Before-and-after change data:
* * * * *

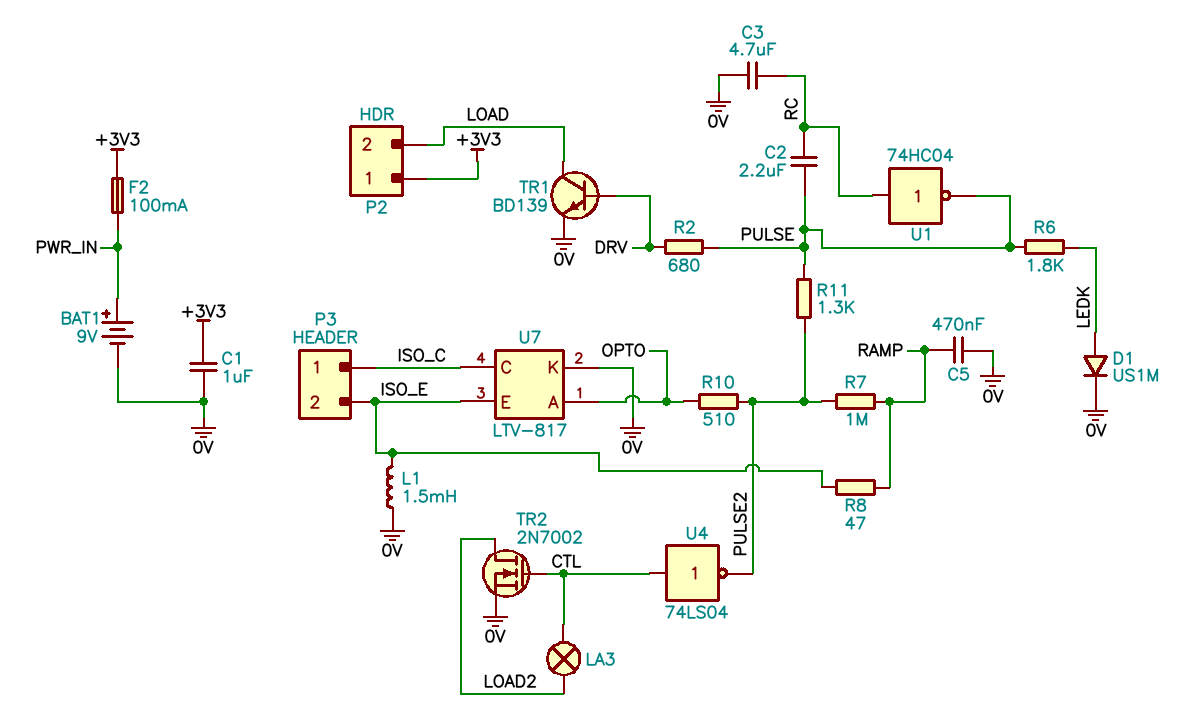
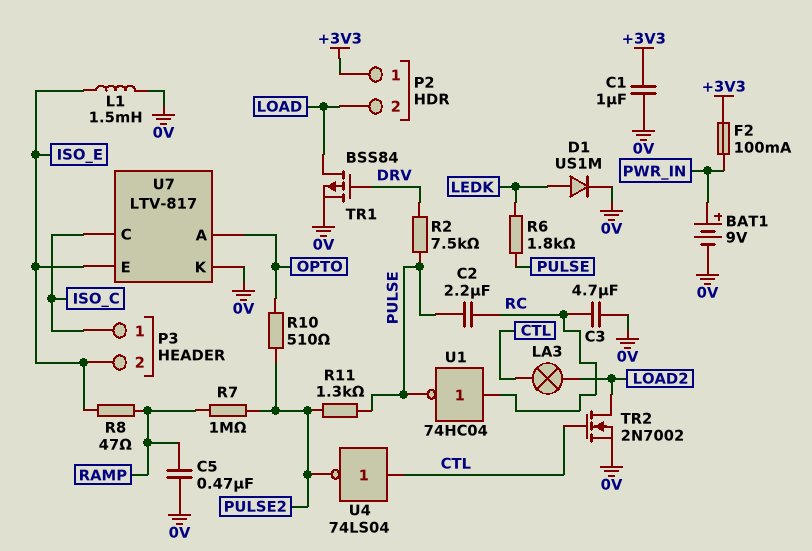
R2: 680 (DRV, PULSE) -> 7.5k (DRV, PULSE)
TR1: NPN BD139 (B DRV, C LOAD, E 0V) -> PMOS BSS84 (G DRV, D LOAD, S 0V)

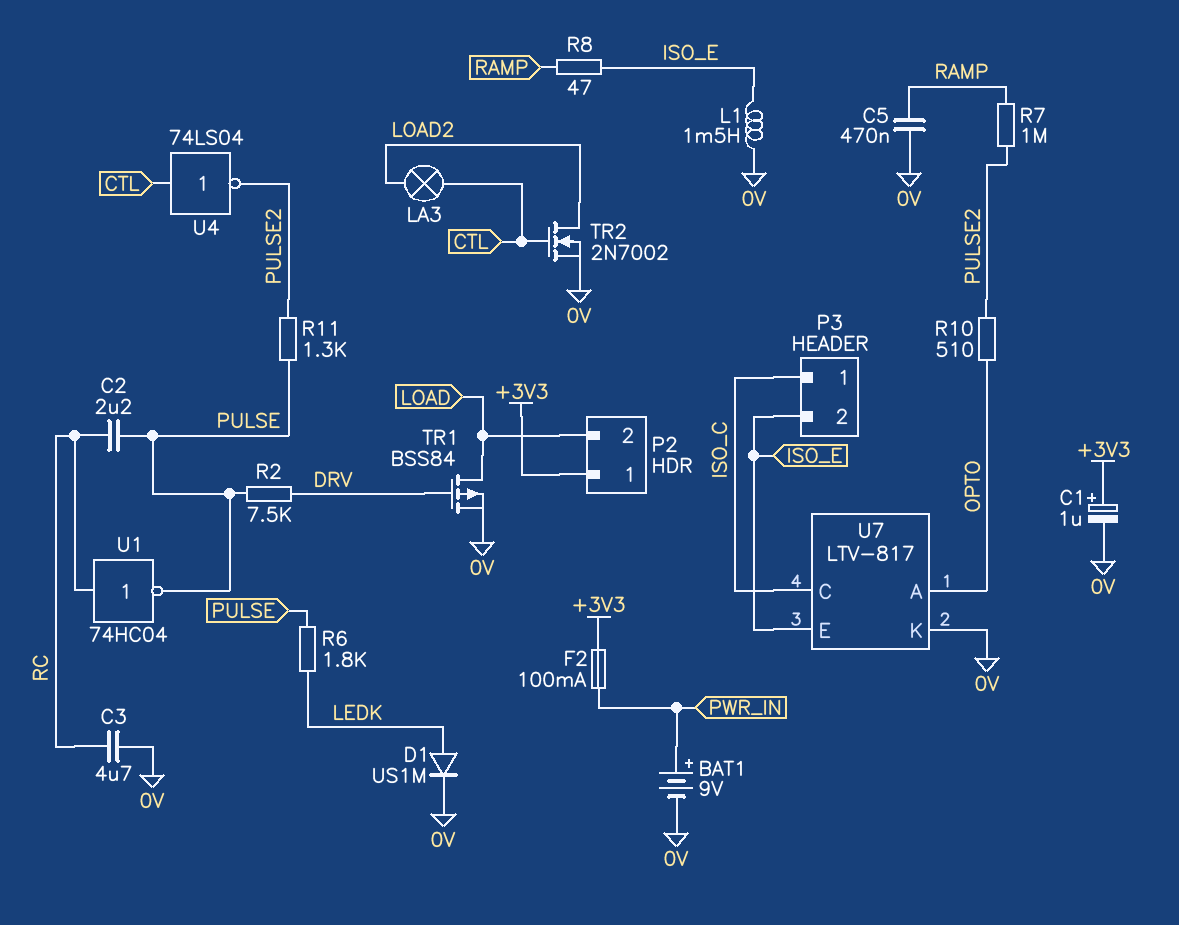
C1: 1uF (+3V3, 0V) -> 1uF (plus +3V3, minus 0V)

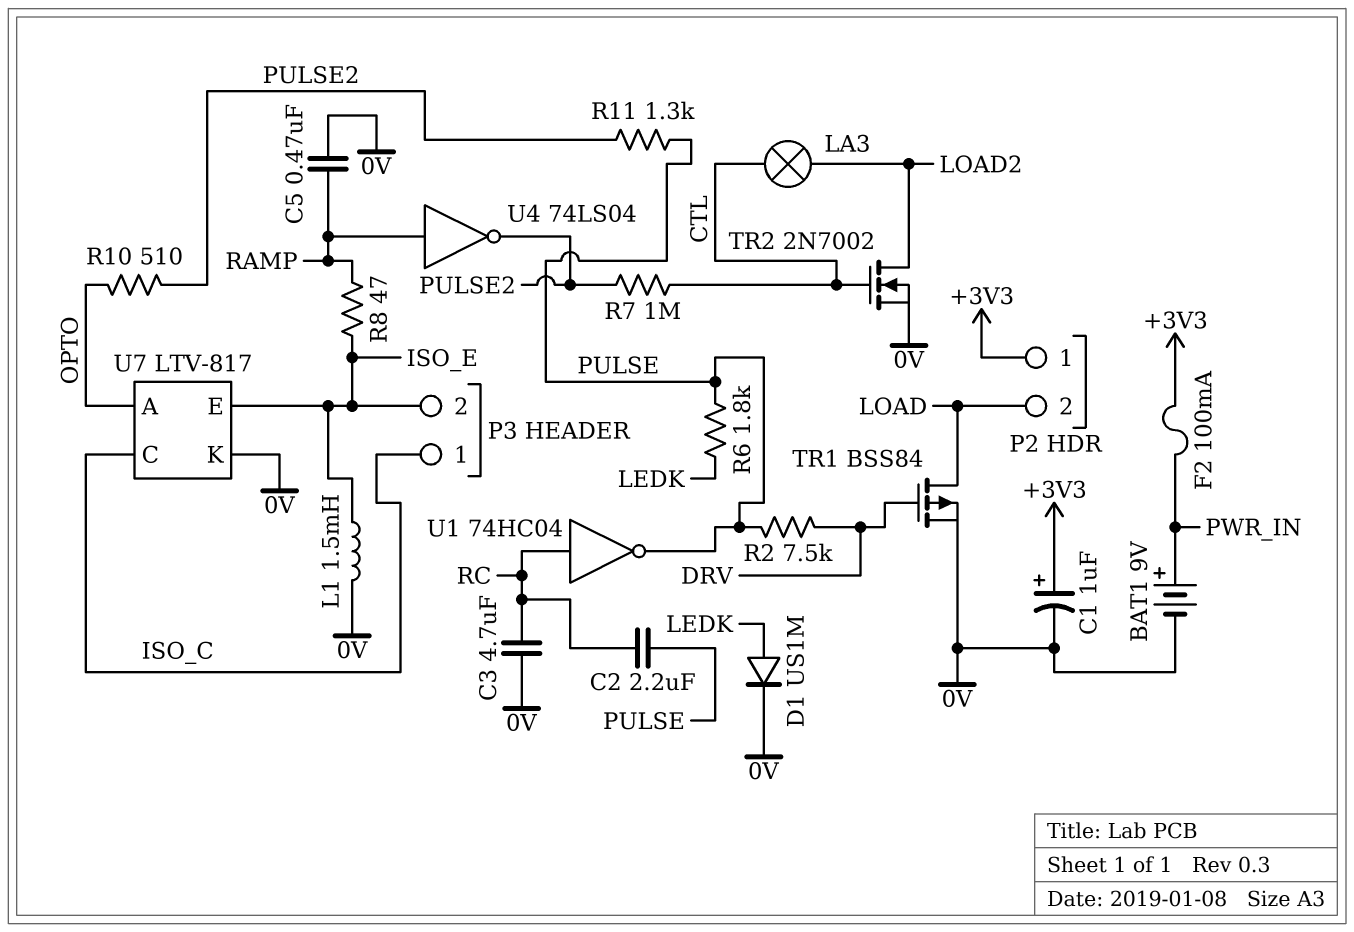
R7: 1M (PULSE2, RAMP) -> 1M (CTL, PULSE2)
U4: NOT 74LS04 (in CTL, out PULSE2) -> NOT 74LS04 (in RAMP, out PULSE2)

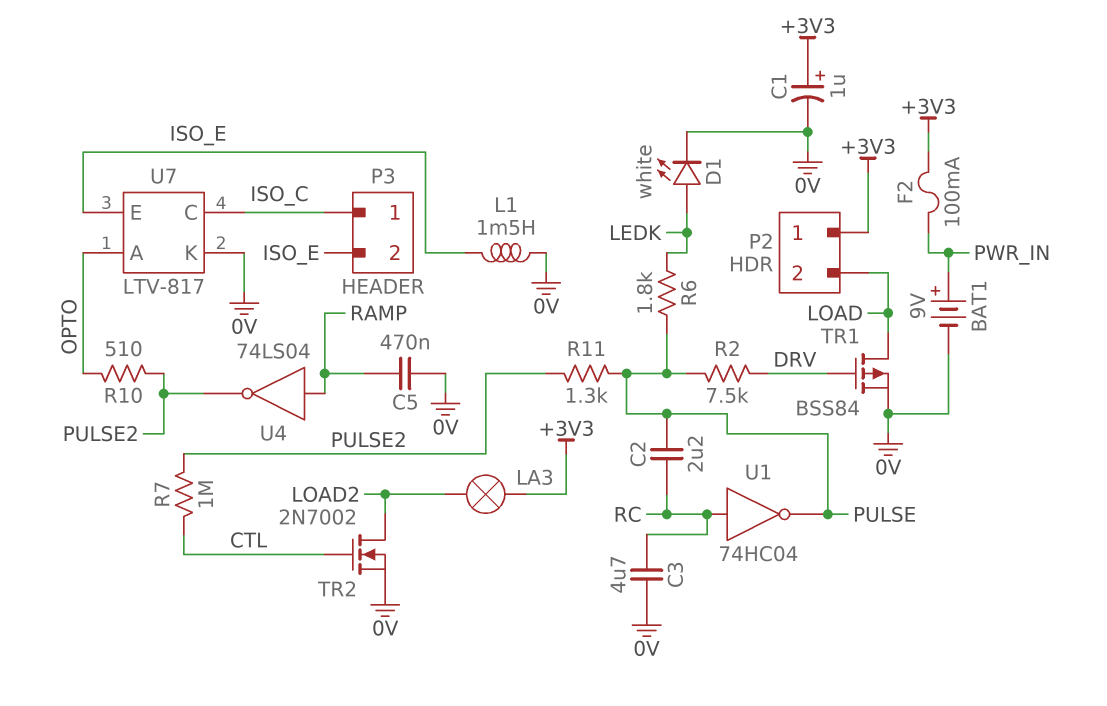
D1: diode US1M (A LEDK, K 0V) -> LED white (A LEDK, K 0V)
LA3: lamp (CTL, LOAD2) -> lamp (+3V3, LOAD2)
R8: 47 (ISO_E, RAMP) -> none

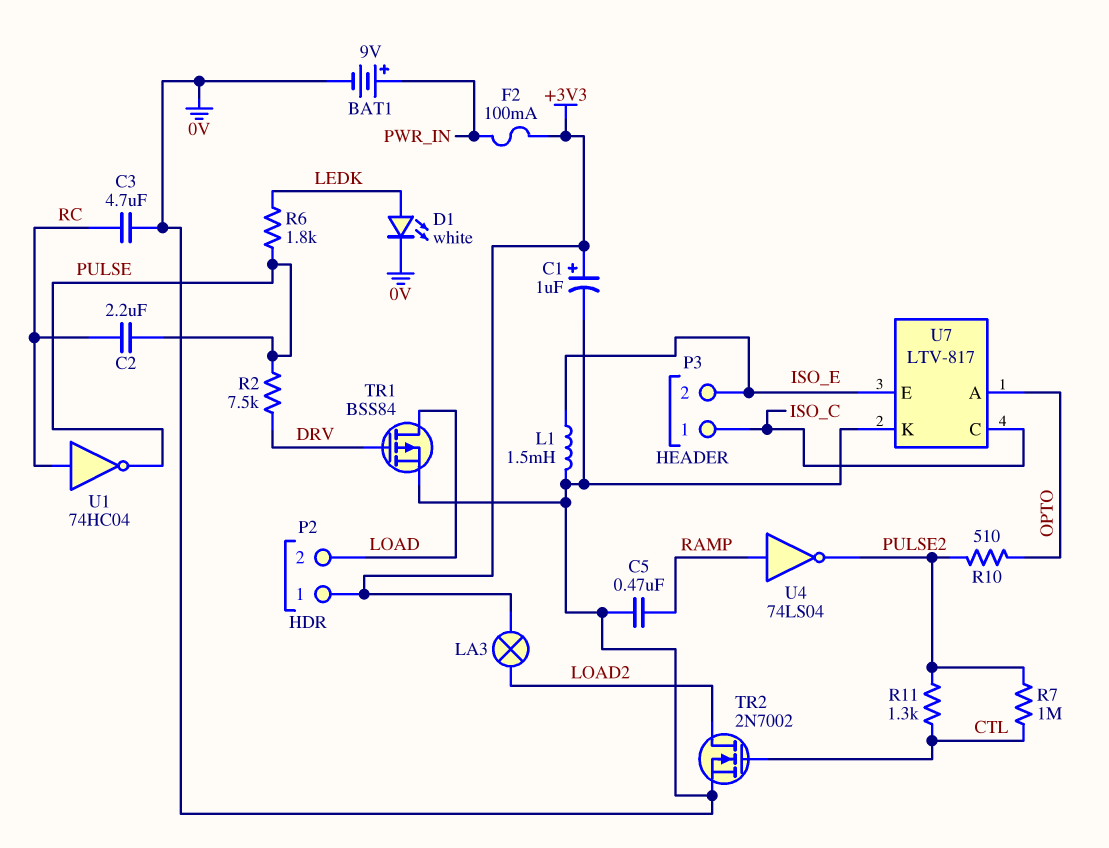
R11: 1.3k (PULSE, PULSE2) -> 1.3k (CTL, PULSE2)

* * * * *

What the task requires:
Scan the entries above for the string "RAMP" and copy each line containing it.

Written answer:
R7: 1M (PULSE2, RAMP) -> 1M (CTL, PULSE2)
U4: NOT 74LS04 (in CTL, out PULSE2) -> NOT 74LS04 (in RAMP, out PULSE2)
R8: 47 (ISO_E, RAMP) -> none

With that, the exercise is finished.